## TASK
From the records below, extract all the text exactly and leave the images behind.

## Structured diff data
_ _ _

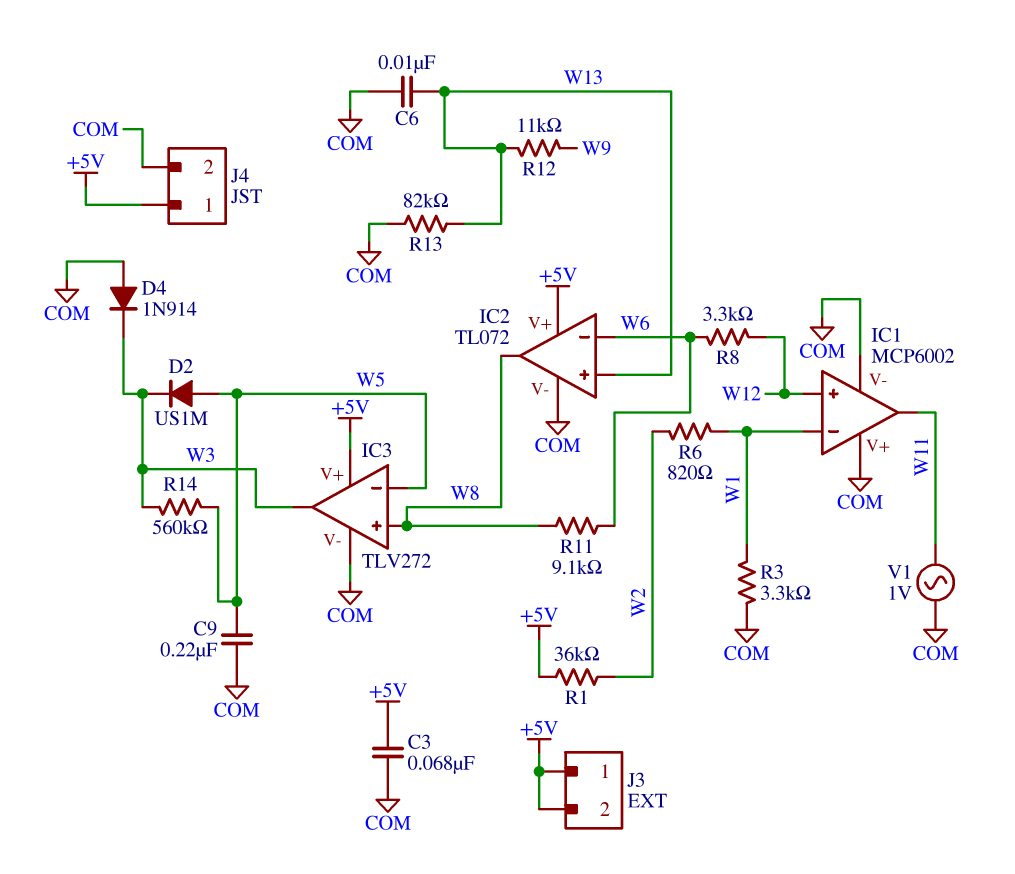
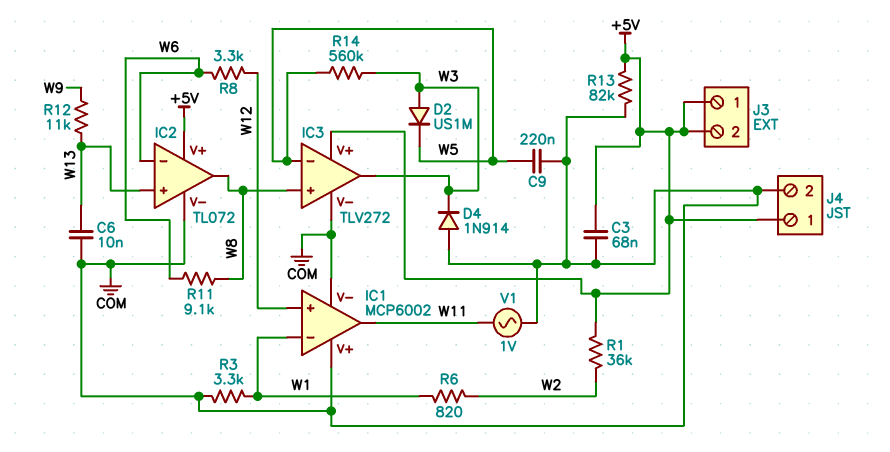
D2: diode US1M (A W5, K W3) -> diode US1M (A W3, K W5)
R13: 82k (COM, W13) -> 82k (+5V, COM)

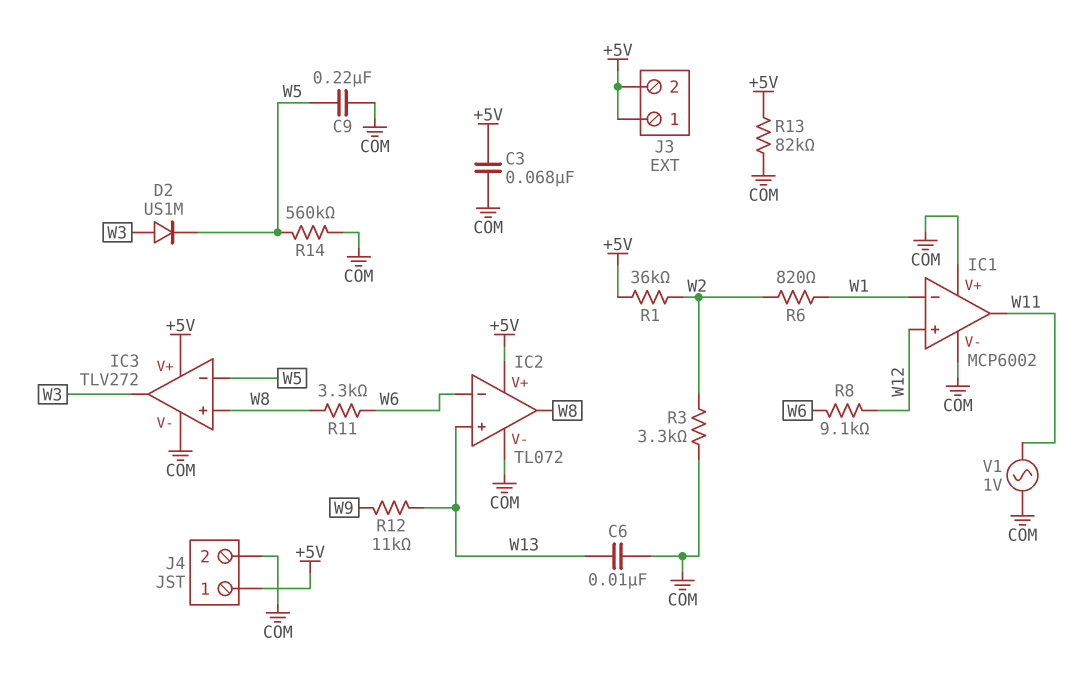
D4: diode 1N914 (A COM, K W3) -> none
R3: 3.3k (COM, W1) -> 3.3k (COM, W2)
R8: 3.3k (W6, W12) -> 9.1k (W6, W12)
R11: 9.1k (W6, W8) -> 3.3k (W6, W8)
R14: 560k (W3, W5) -> 560k (COM, W5)

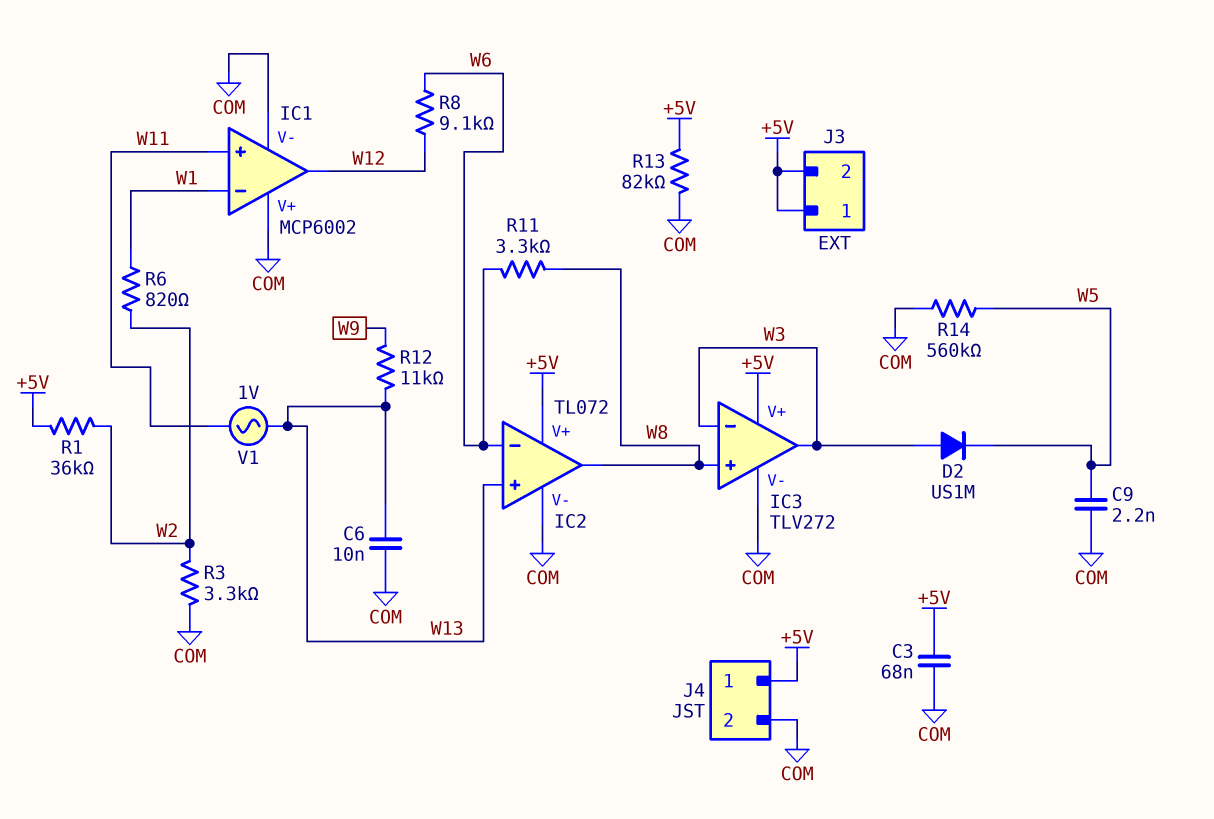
C9: 220nF (COM, W5) -> 2.2nF (COM, W5)
IC1 pin in+: W12 -> W11
IC1 pin out: W11 -> W12
IC3 pin in-: W5 -> W3
V1: AC 1V (COM, W11) -> AC 1V (W11, W13)

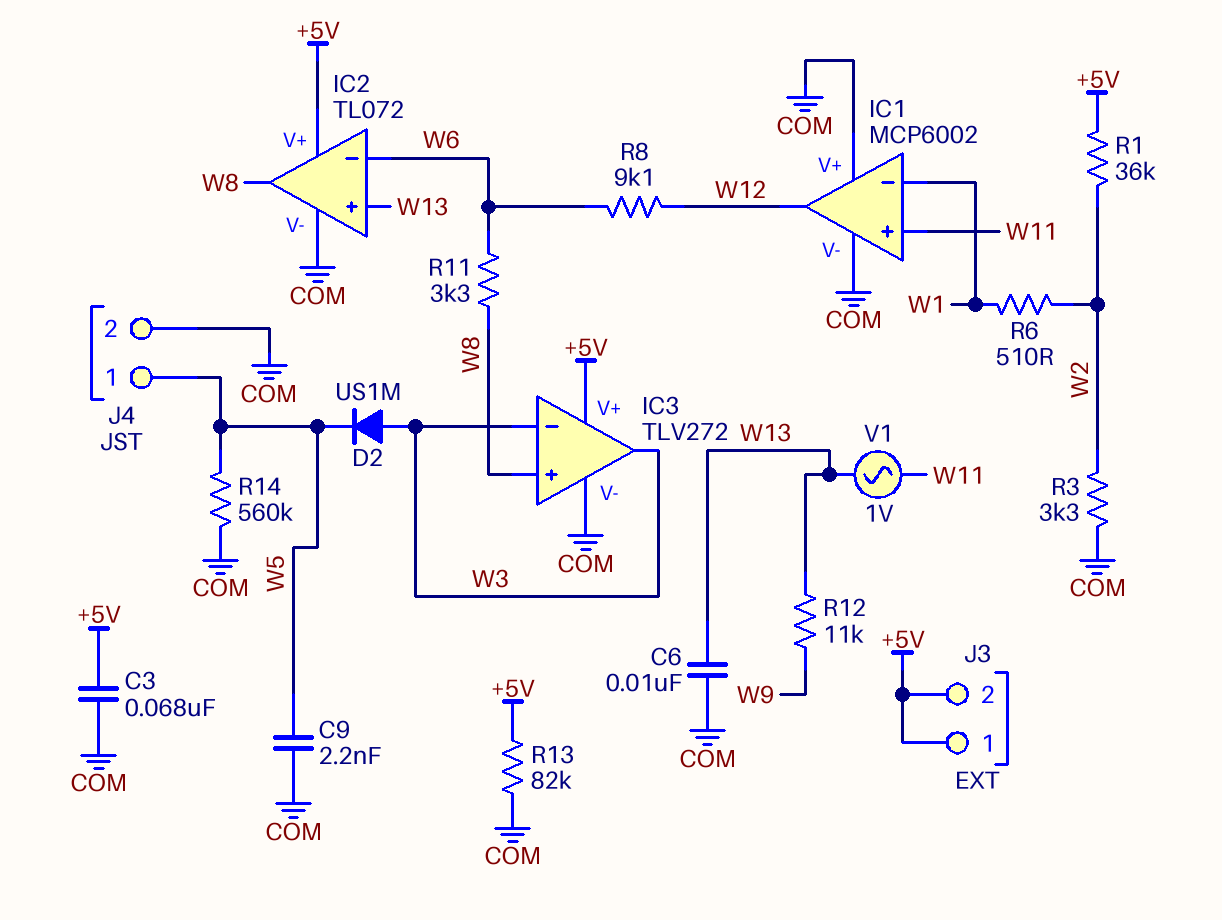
J4 pin 1: +5V -> W5
R6: 820 (W1, W2) -> 510 (W1, W2)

_ _ _

## THE ANSWER
D2: diode US1M (A W5, K W3) -> diode US1M (A W3, K W5)
R13: 82k (COM, W13) -> 82k (+5V, COM)

D4: diode 1N914 (A COM, K W3) -> none
R3: 3.3k (COM, W1) -> 3.3k (COM, W2)
R8: 3.3k (W6, W12) -> 9.1k (W6, W12)
R11: 9.1k (W6, W8) -> 3.3k (W6, W8)
R14: 560k (W3, W5) -> 560k (COM, W5)

C9: 220nF (COM, W5) -> 2.2nF (COM, W5)
IC1 pin in+: W12 -> W11
IC1 pin out: W11 -> W12
IC3 pin in-: W5 -> W3
V1: AC 1V (COM, W11) -> AC 1V (W11, W13)

J4 pin 1: +5V -> W5
R6: 820 (W1, W2) -> 510 (W1, W2)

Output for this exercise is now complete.